Exercise instructions: Your answer should be only the lines below from the one with "IC26: NAND 74LS00" to the one with "IC42: OR CD4071", repeated exactly, ends included.

Data provided:
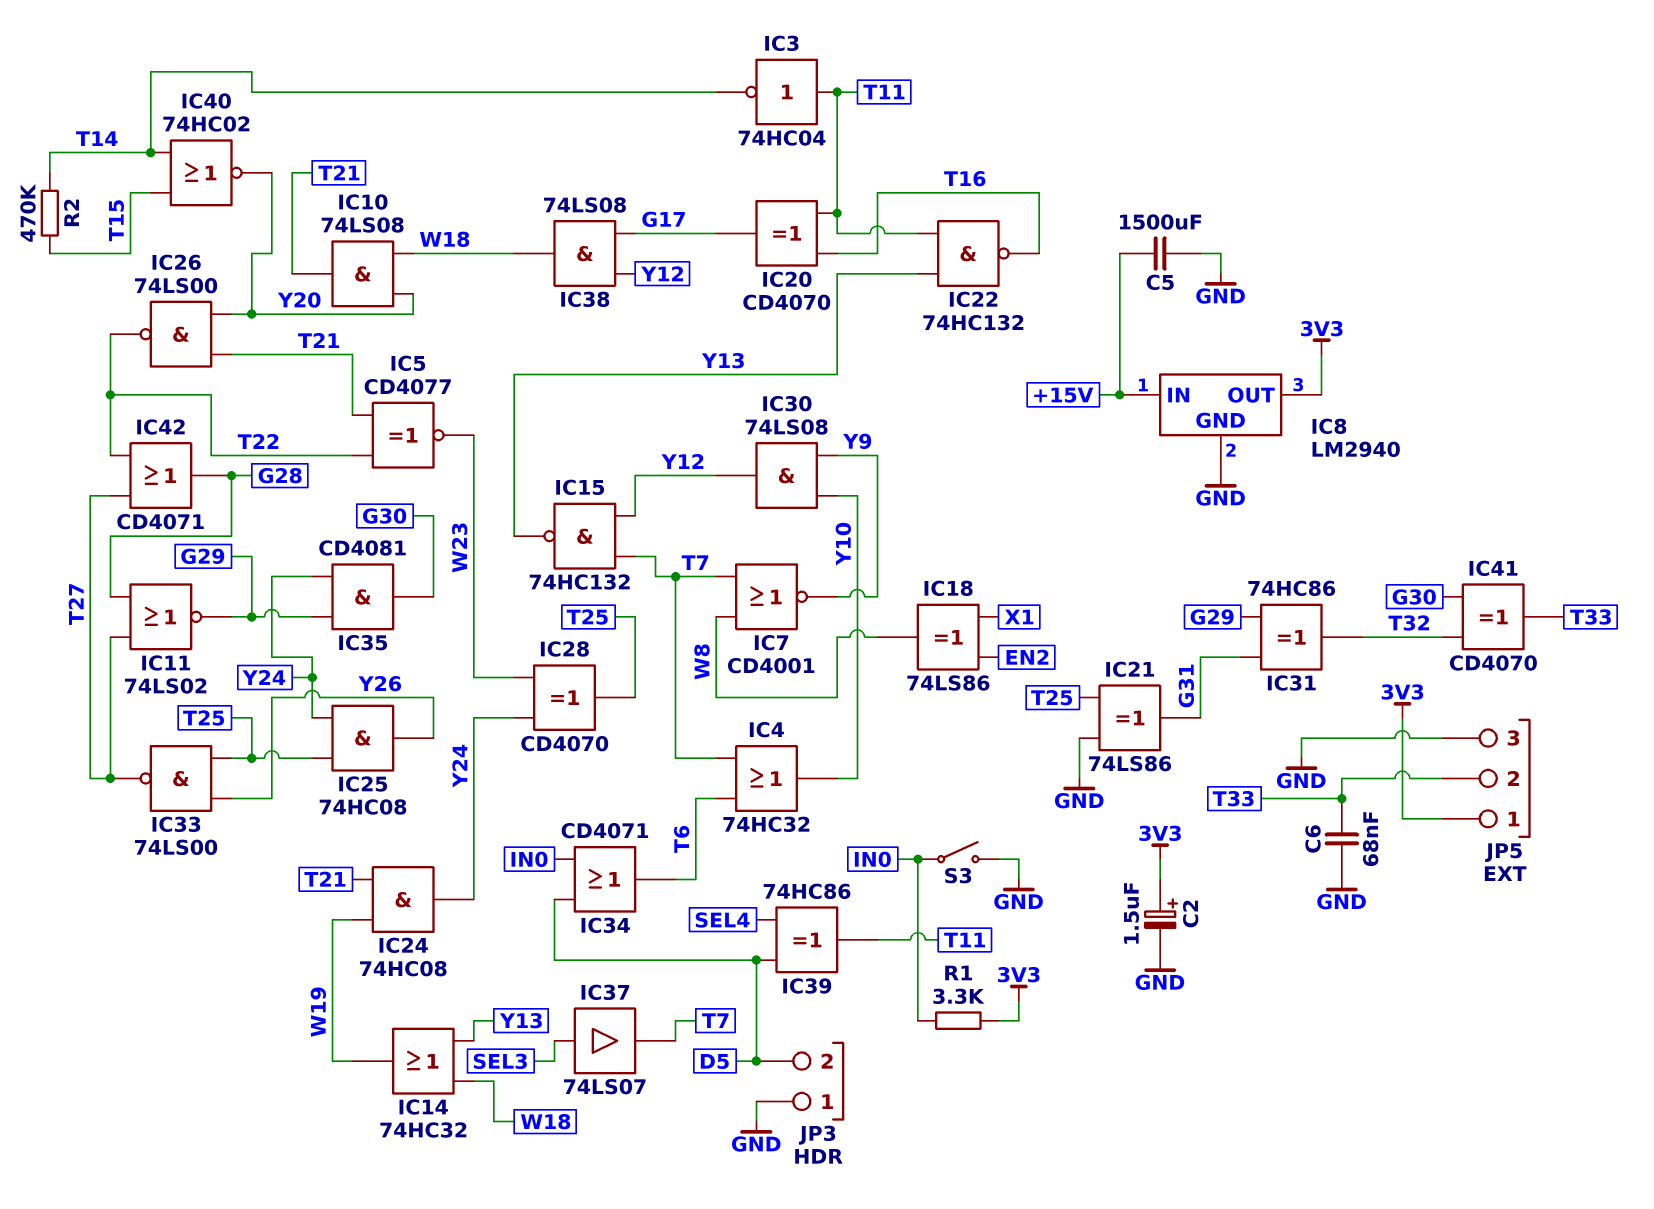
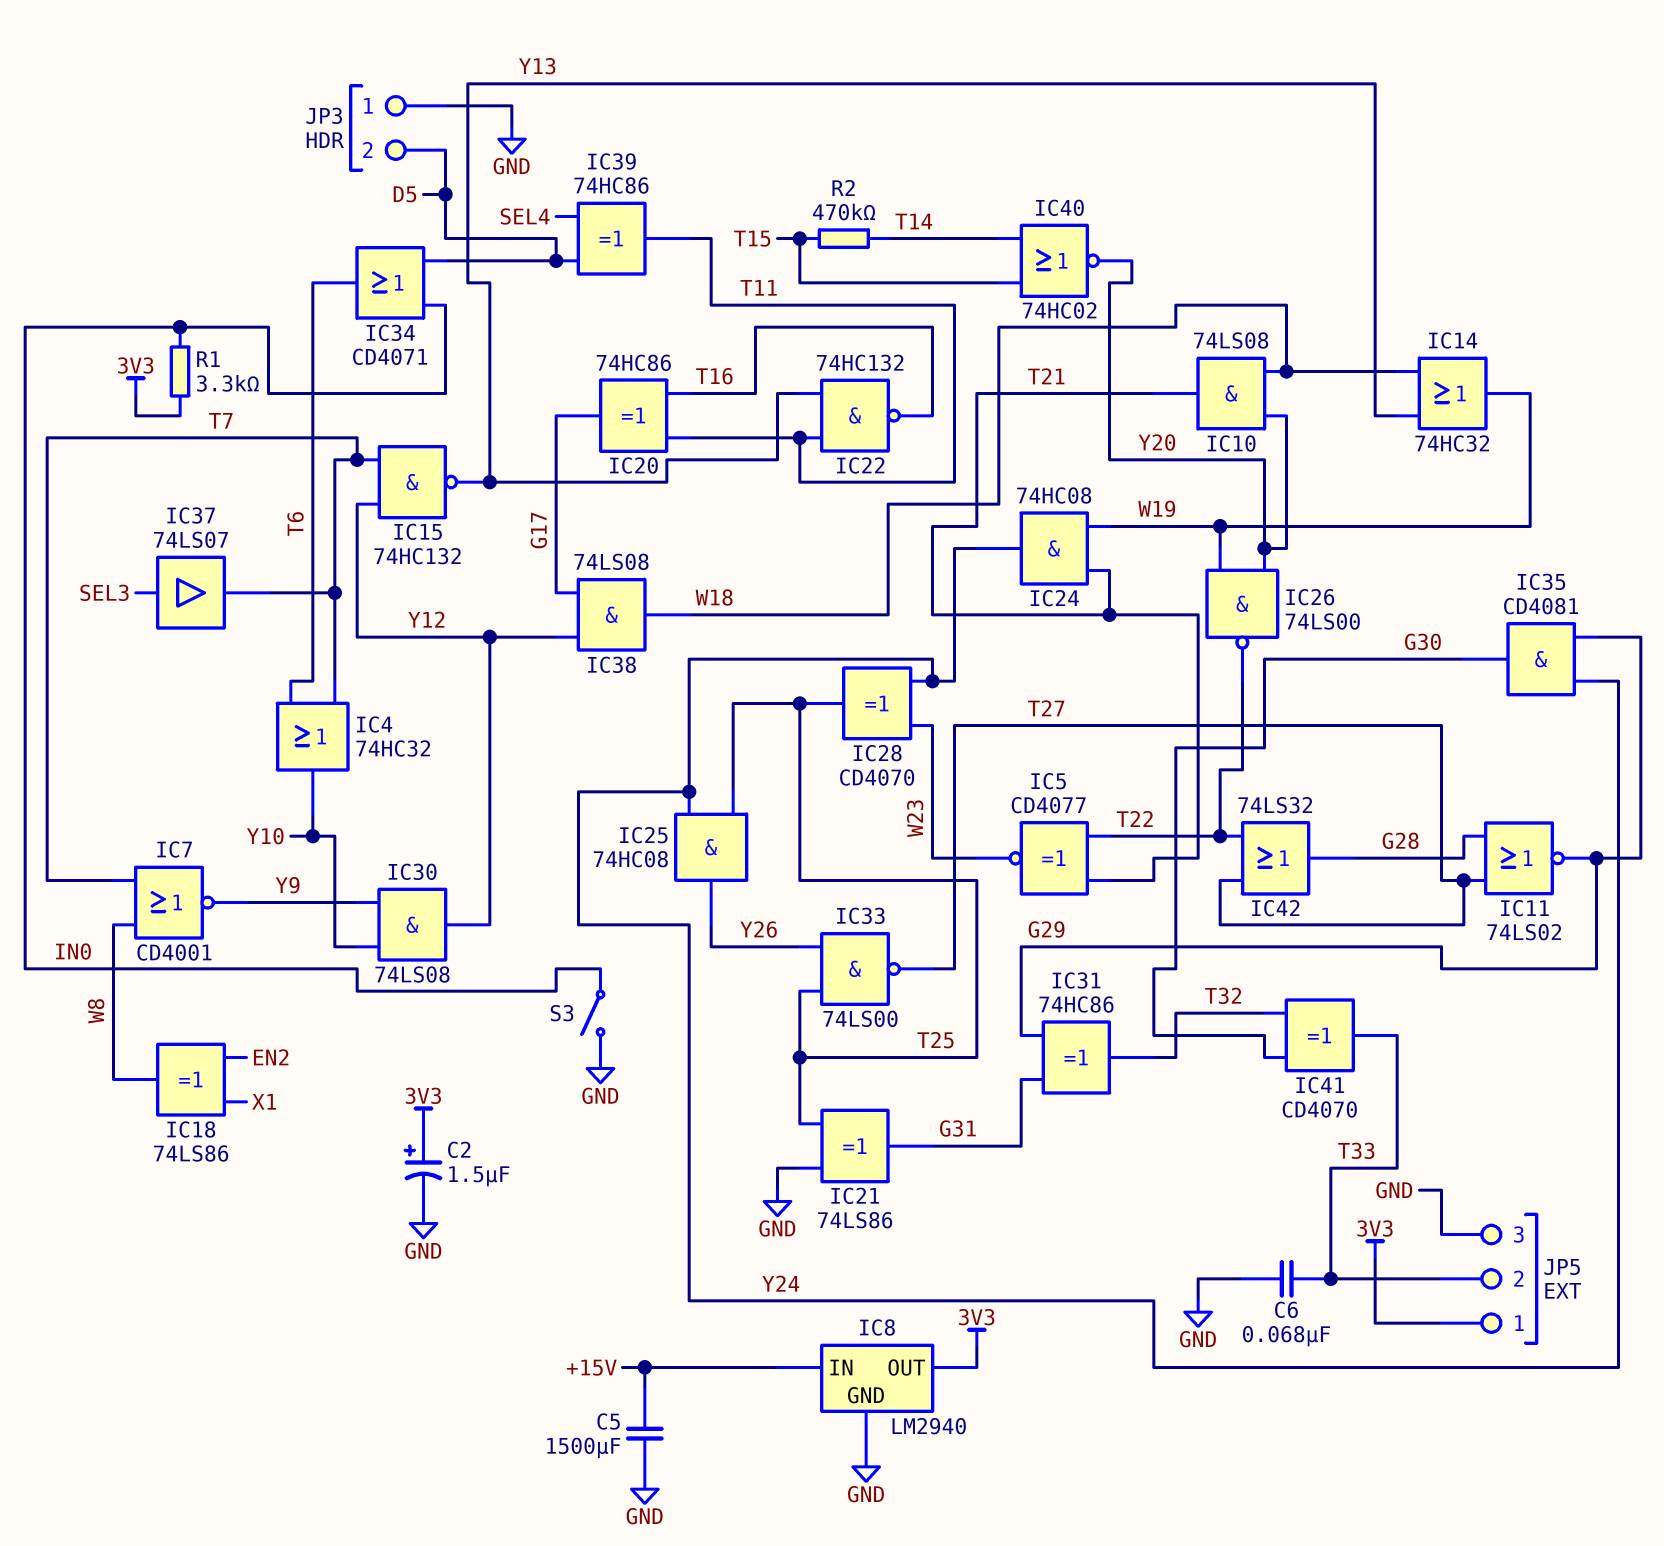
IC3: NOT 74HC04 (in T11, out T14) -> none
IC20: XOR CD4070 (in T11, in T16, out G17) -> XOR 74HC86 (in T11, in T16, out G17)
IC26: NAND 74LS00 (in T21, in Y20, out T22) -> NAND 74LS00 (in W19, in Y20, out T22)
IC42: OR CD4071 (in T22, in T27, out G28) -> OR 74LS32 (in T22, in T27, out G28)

* * *

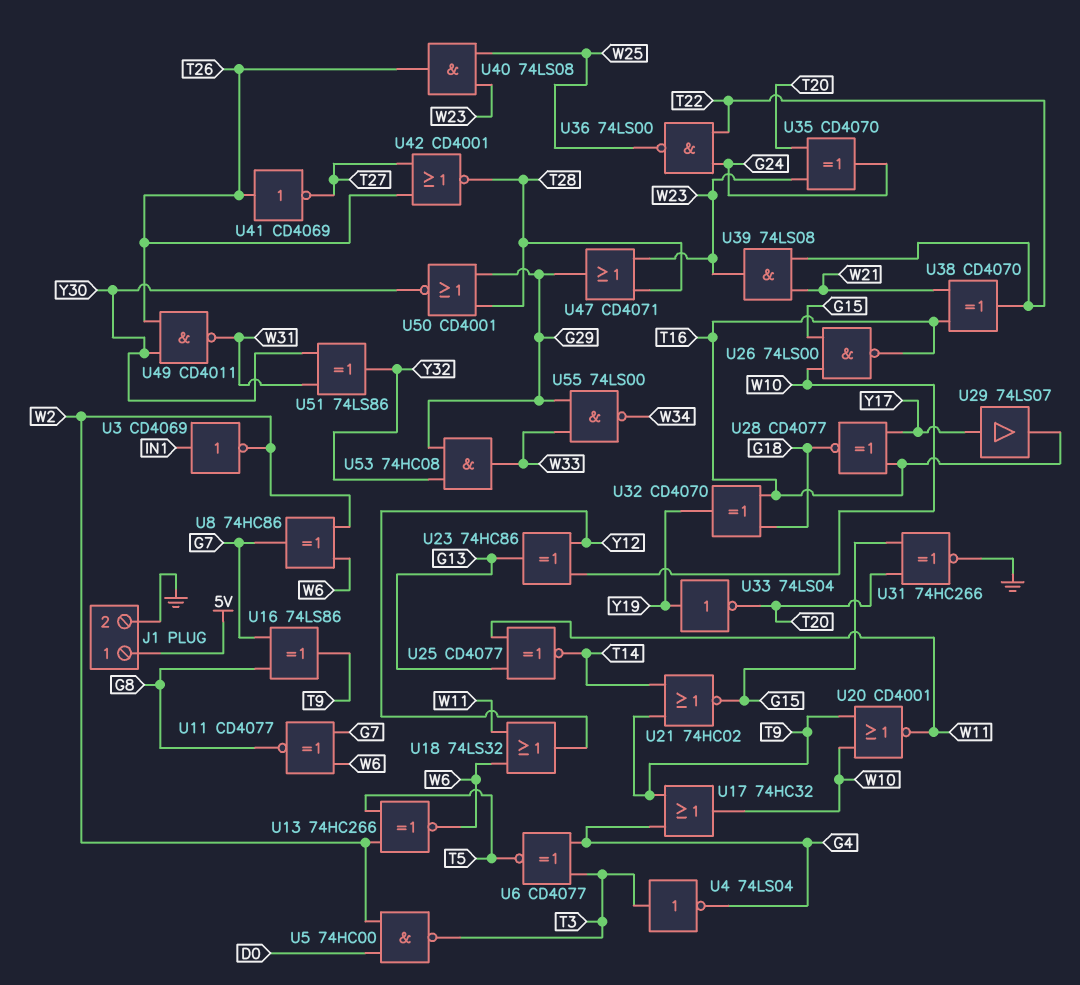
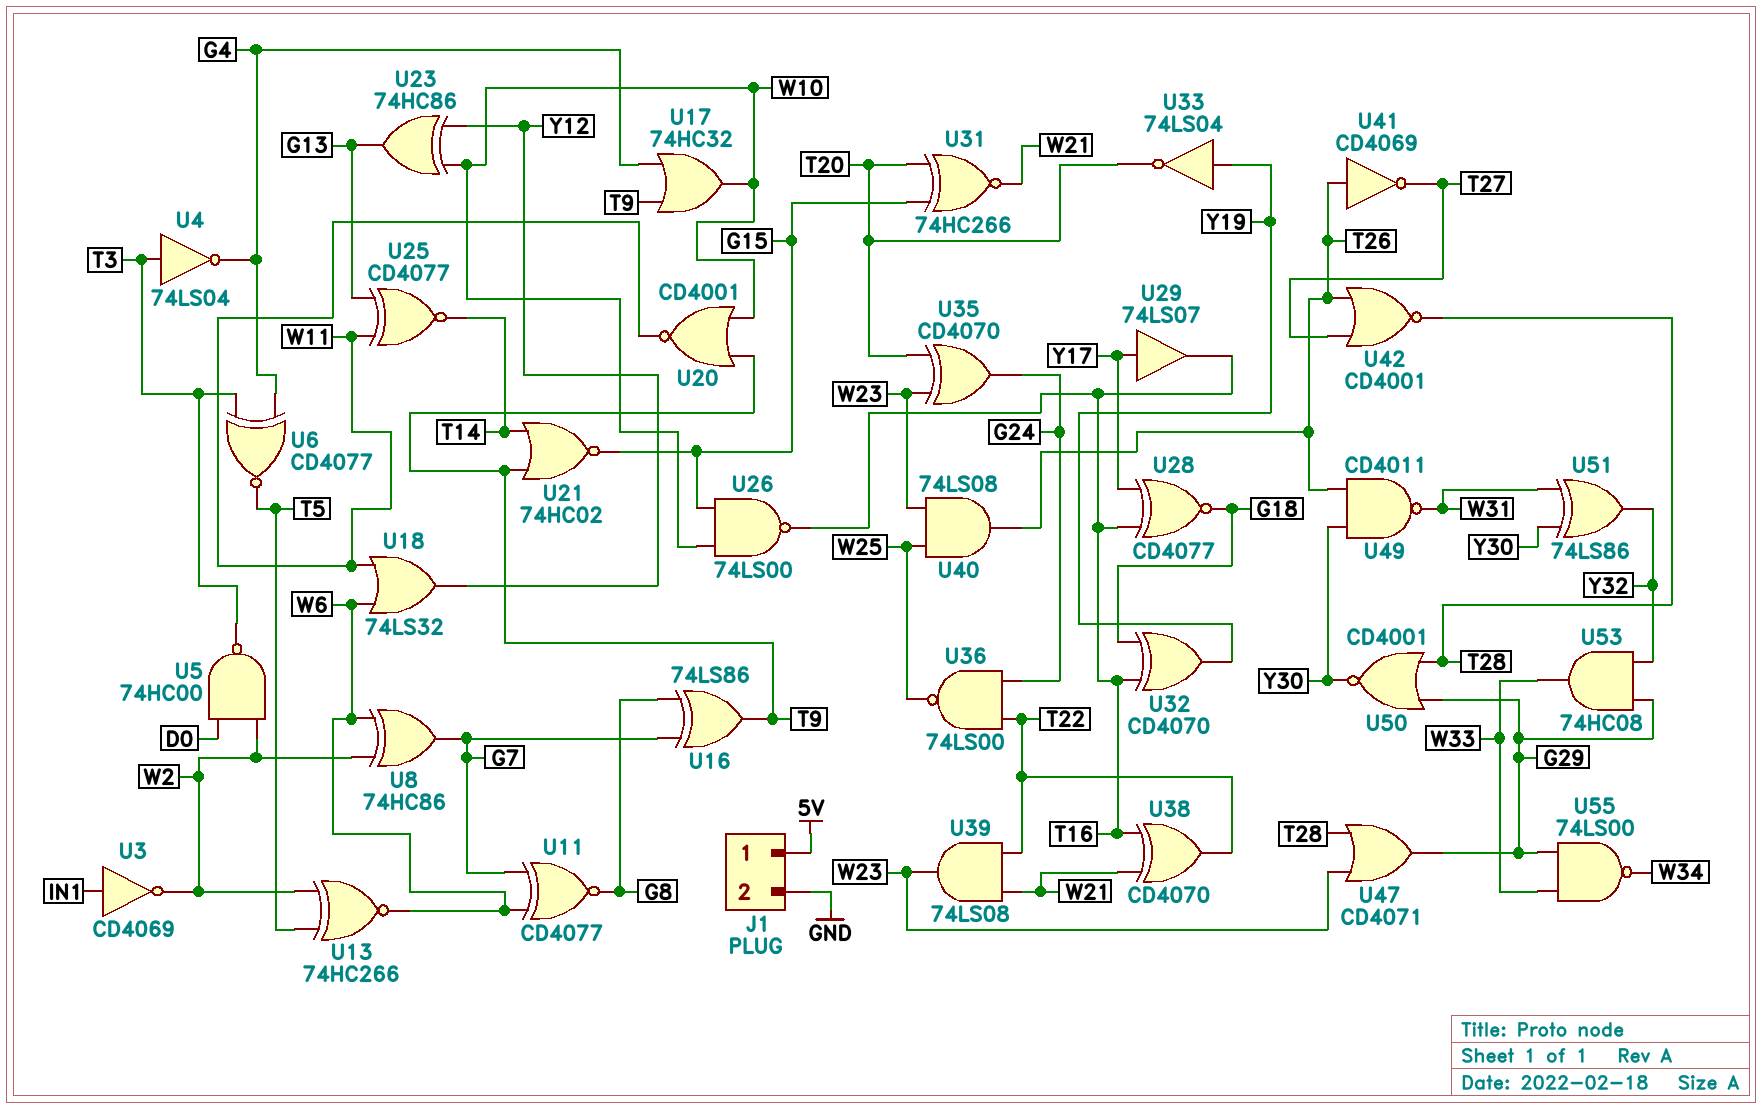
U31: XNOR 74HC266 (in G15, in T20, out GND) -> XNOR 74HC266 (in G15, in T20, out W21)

Response to this task:
IC26: NAND 74LS00 (in T21, in Y20, out T22) -> NAND 74LS00 (in W19, in Y20, out T22)
IC42: OR CD4071 (in T22, in T27, out G28) -> OR 74LS32 (in T22, in T27, out G28)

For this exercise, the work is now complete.